**ASSIGNMENT:**
Up to and including the line with "[(500,369),(481,377),(487,391),(505,383),(500,369)]", restate every line of the records below word for word, from the first line on, leaving out the pictures.

**RECORDS TO USE:**
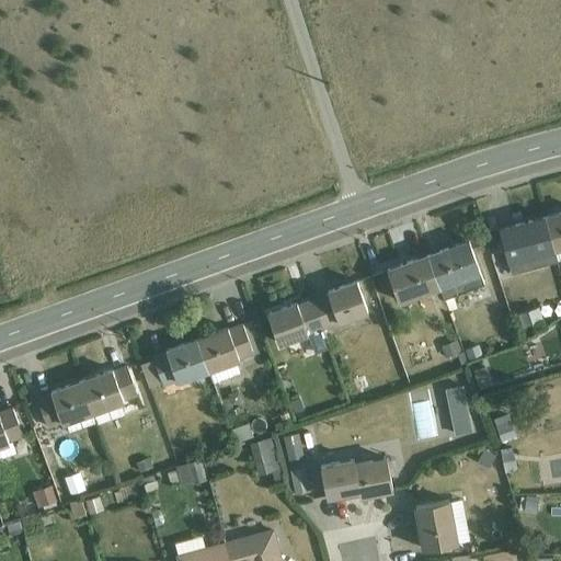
[(560,213),(546,217),(558,261),(560,259),(560,213)]
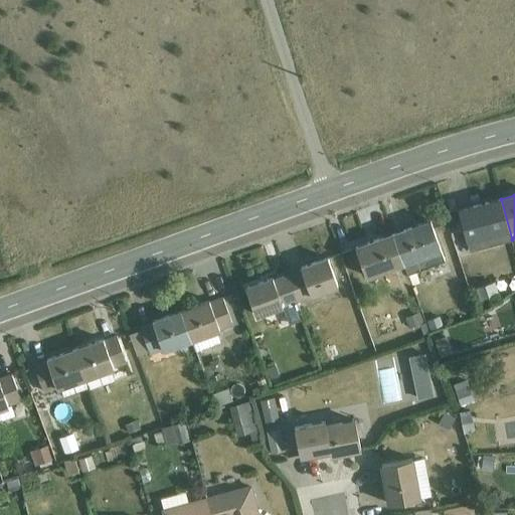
[(512,239),(501,199),(472,207),(473,209),(458,212),(469,251),(512,240),(512,239)]
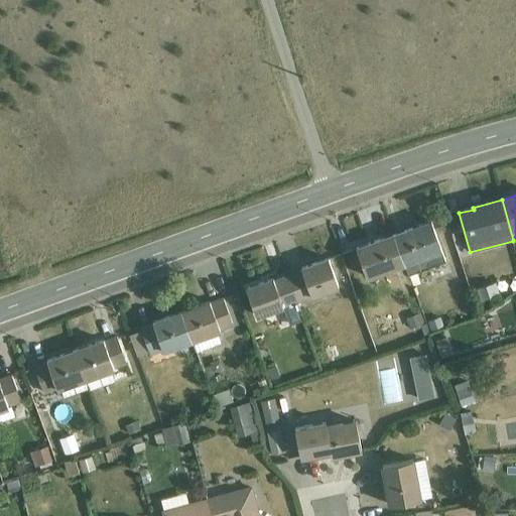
[(408,274),(445,261),(431,221),(394,235),(404,265),(408,274)]
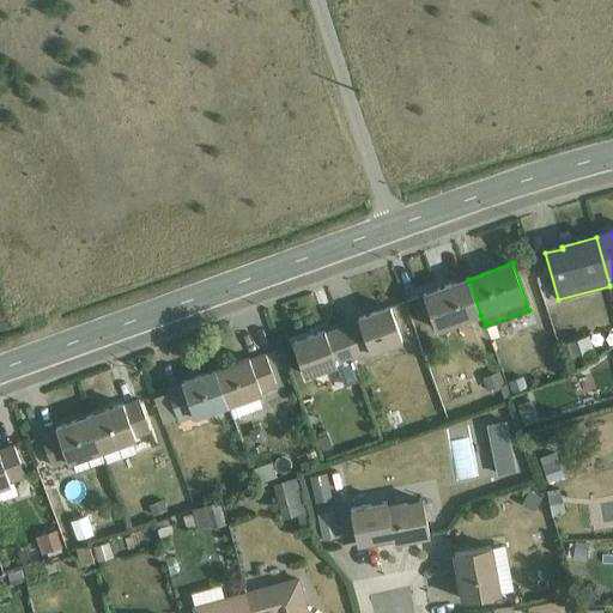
[(480,315),(468,279),(423,296),(436,332),(480,315)]
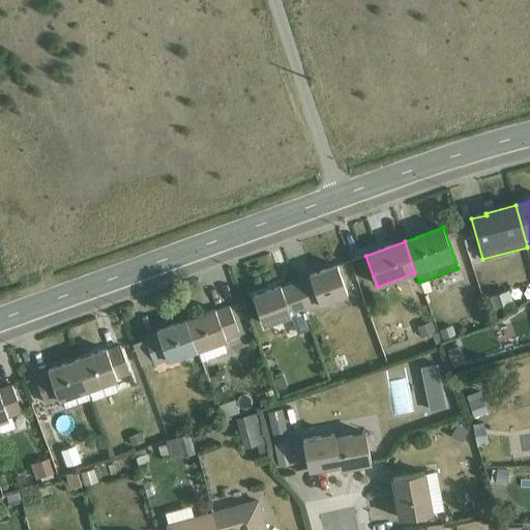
[(306,311),(348,295),(337,266),(310,275),(311,278),(296,283),(306,311)]
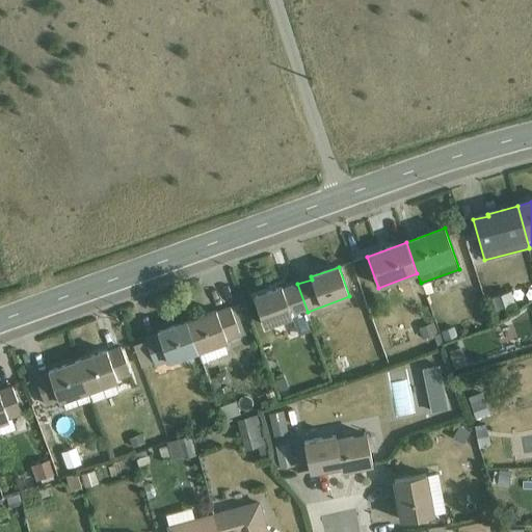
[(308,312),(297,284),(283,289),(282,287),(254,297),(265,327),(292,317),(298,335),(314,329),(308,312)]
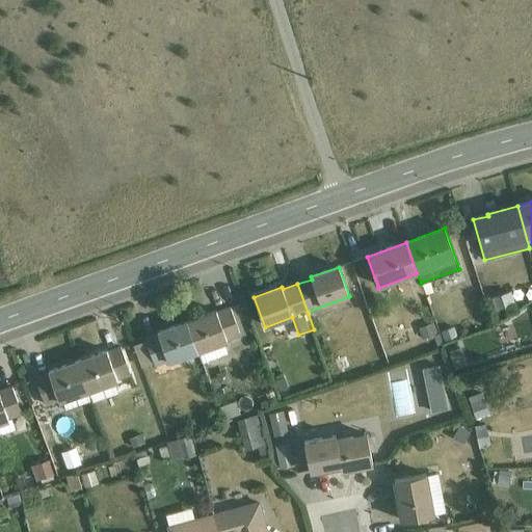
[(511,290),(487,299),(491,312),(516,302),(511,290)]
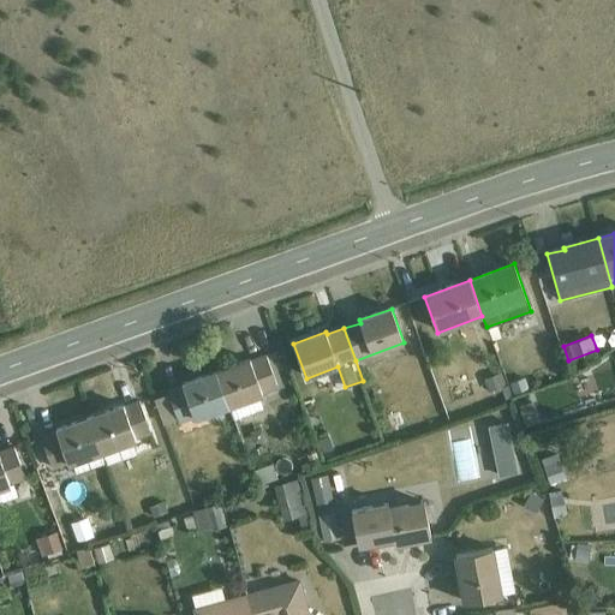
[(260,395),(278,388),(267,356),(251,362),(250,359),(216,371),(230,407),(234,419),(264,408),(260,395)]
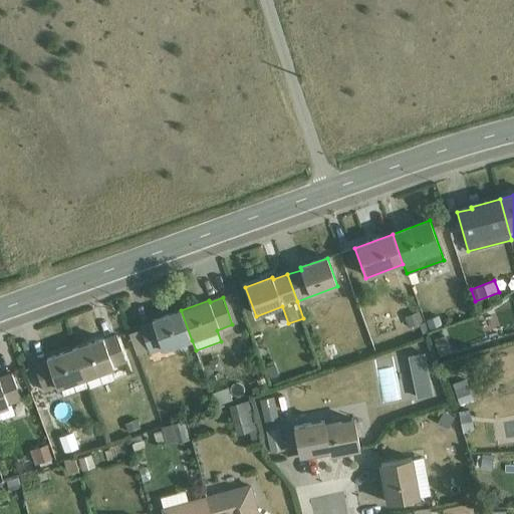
[(192,340),(181,310),(153,320),(154,322),(141,327),(151,353),(163,348),(164,350),(192,340)]
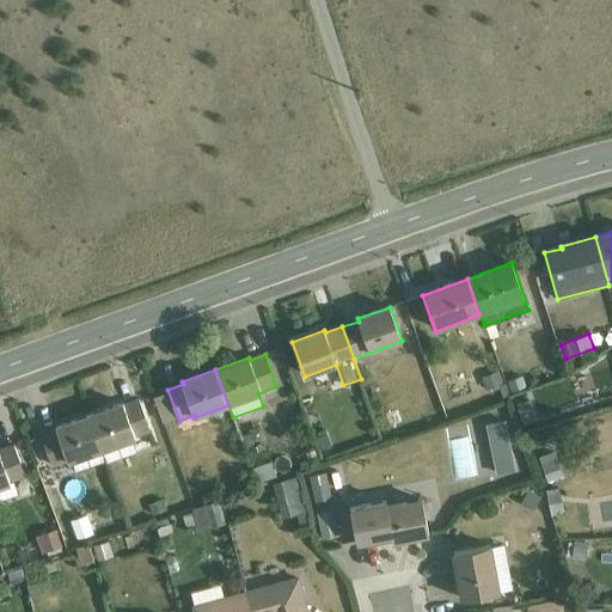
[(500,369),(481,377),(487,391),(505,383),(500,369)]
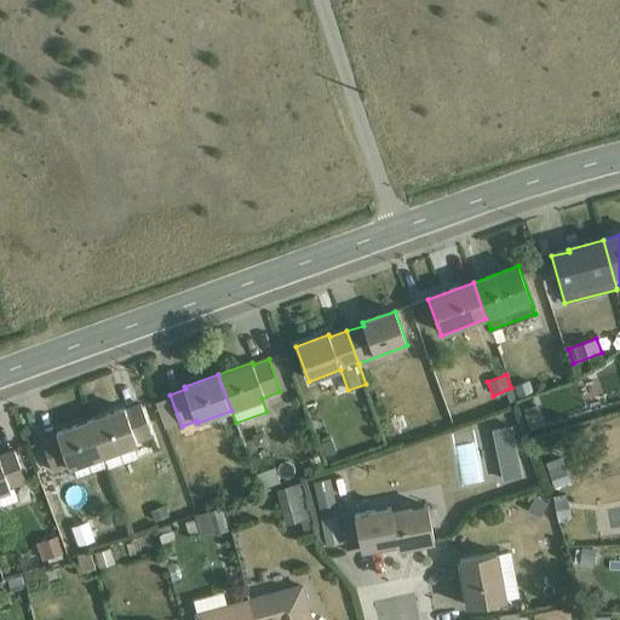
[(137,443),(153,436),(142,405),(125,411),(125,408),(91,420),(108,466),(108,469),(138,458),(135,446),(138,443),(137,443)]
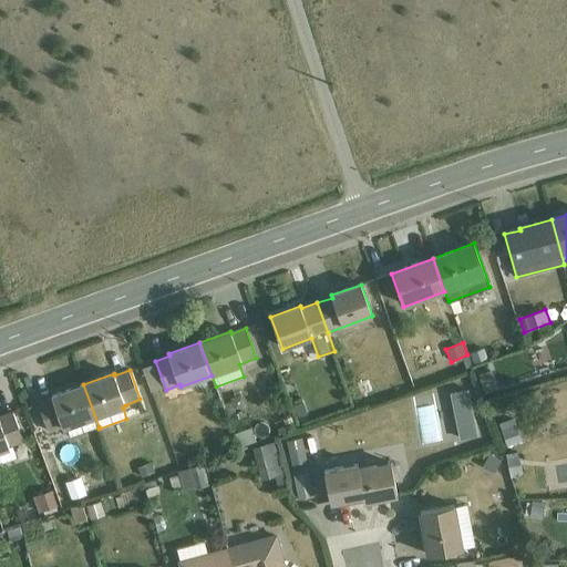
[(492,370),(478,374),(485,394),(497,389),(492,370)]
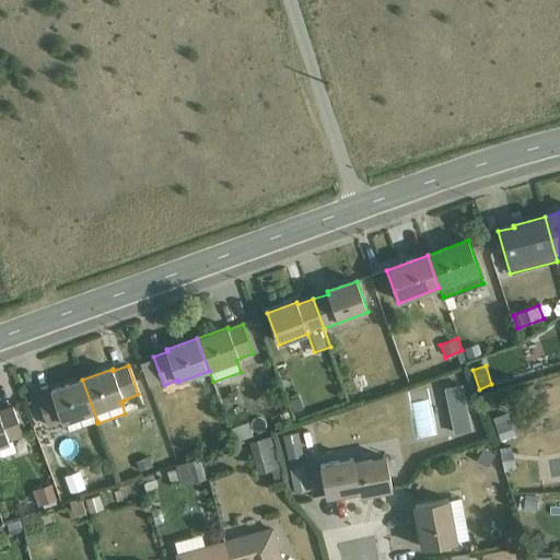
[(363,372),(351,376),(357,393),(369,388),(363,372)]
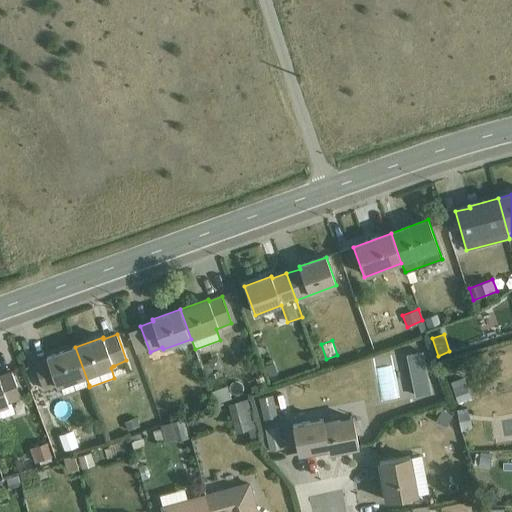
[(89,385),(75,347),(47,358),(47,359),(34,364),(44,391),(57,386),(57,387),(61,386),(63,394),(89,385)]
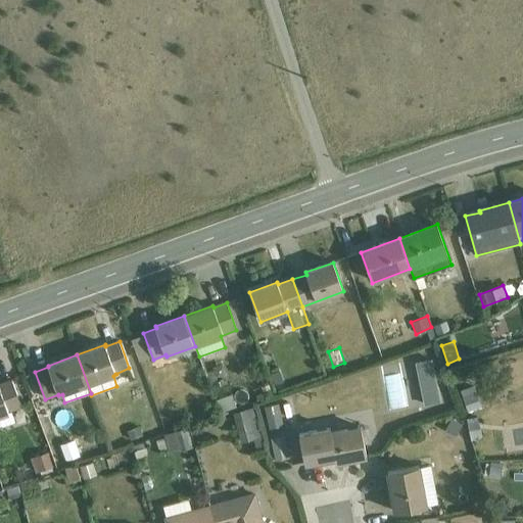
[(415,355),(418,398),(437,396),(433,354),(415,355)]
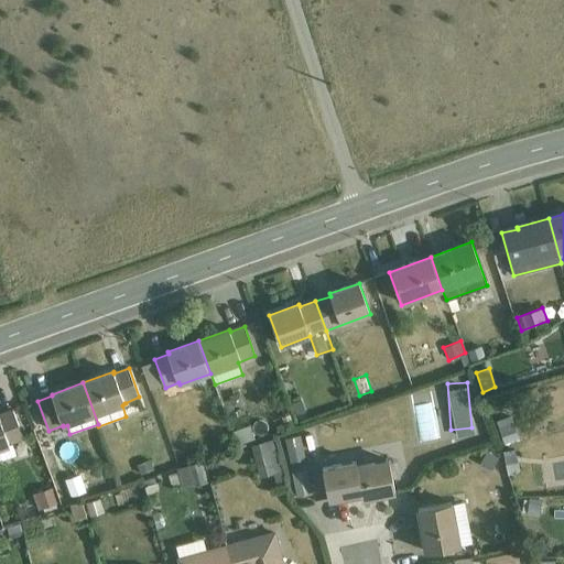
[(6,446),(23,440),(13,410),(0,414),(0,459),(10,457),(6,446)]
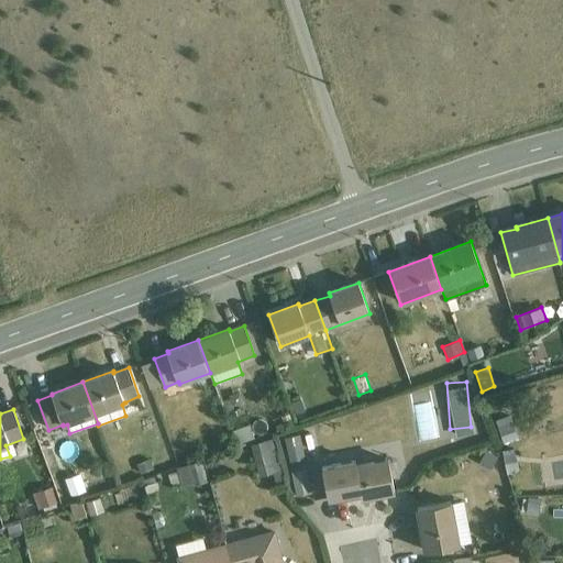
[(512,421),(498,427),(504,443),(518,439),(512,421)]
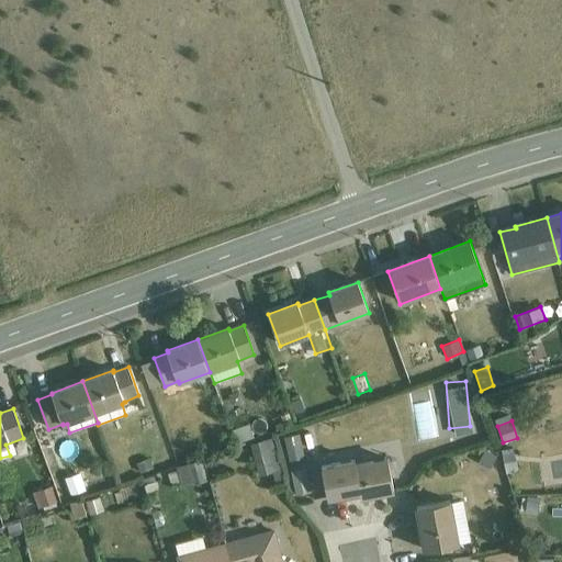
[(255,438),(249,424),(231,429),(236,445),(255,438)]
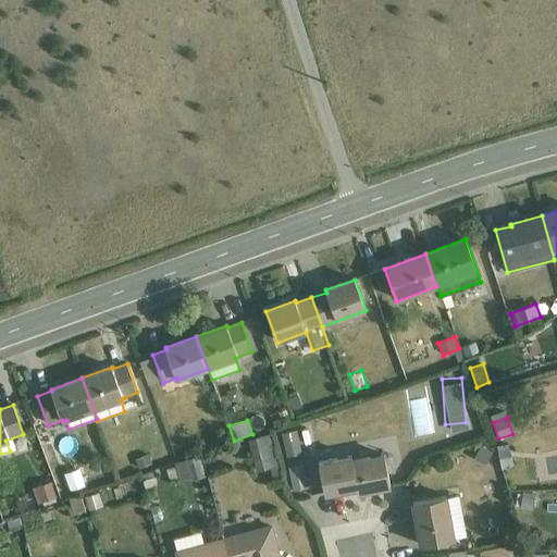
[(287,457),(302,454),(297,429),(282,432),(287,457)]
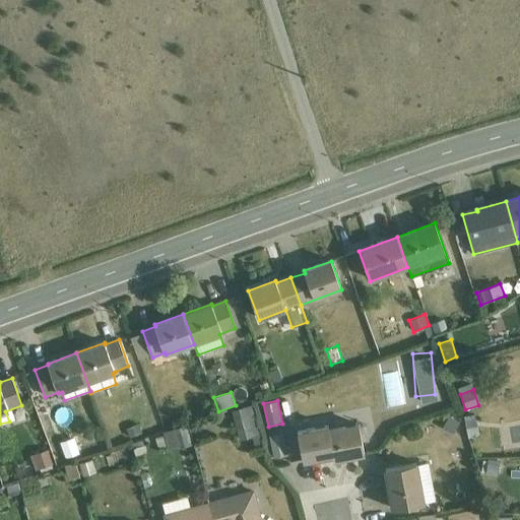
[(262,444),(252,404),(232,410),(240,440),(252,437),(255,446),(262,444)]
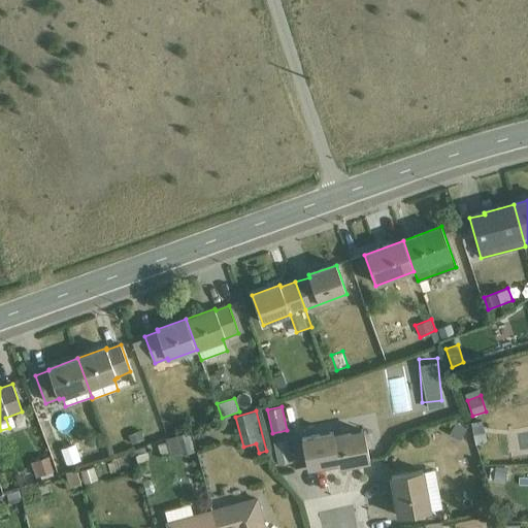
[(483,421),(471,424),(475,443),(487,441),(483,421)]
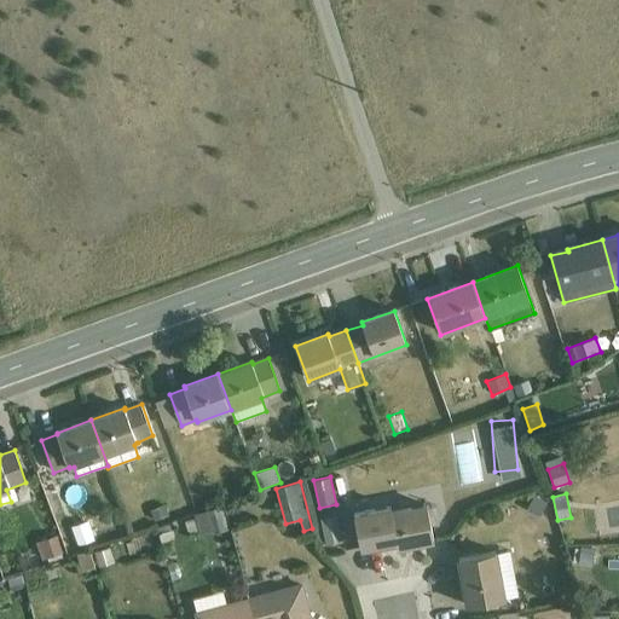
[(548,503),(533,495),(526,509),(541,518),(548,503)]
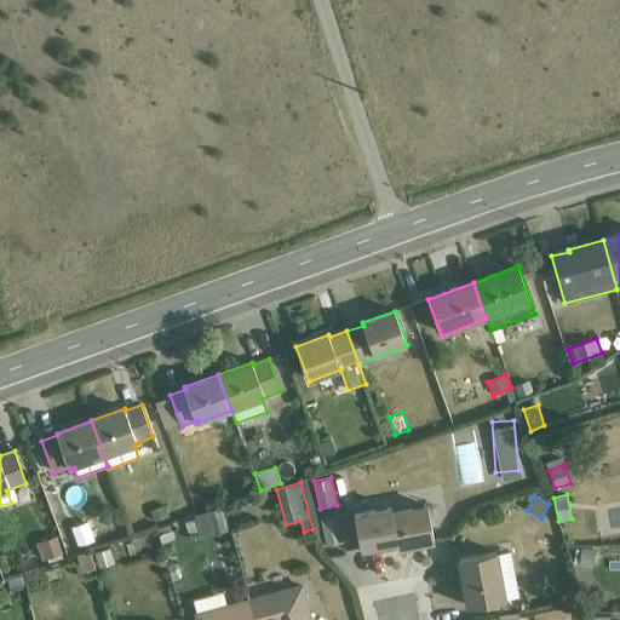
[(397,547),(435,540),(428,505),(392,512),(390,505),(354,512),(361,547),(396,541),(397,547)]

**WRITTEN SOLUTION:**
[(560,213),(546,217),(558,261),(560,259),(560,213)]
[(512,239),(501,199),(472,207),(473,209),(458,212),(469,251),(512,240),(512,239)]
[(408,274),(445,261),(431,221),(394,235),(404,265),(408,274)]
[(480,315),(468,279),(423,296),(436,332),(480,315)]
[(306,311),(348,295),(337,266),(310,275),(311,278),(296,283),(306,311)]
[(308,312),(297,284),(283,289),(282,287),(254,297),(265,327),(292,317),(298,335),(314,329),(308,312)]
[(511,290),(487,299),(491,312),(516,302),(511,290)]
[(260,395),(278,388),(267,356),(251,362),(250,359),(216,371),(230,407),(234,419),(264,408),(260,395)]
[(192,340),(181,310),(153,320),(154,322),(141,327),(151,353),(163,348),(164,350),(192,340)]
[(500,369),(481,377),(487,391),(505,383),(500,369)]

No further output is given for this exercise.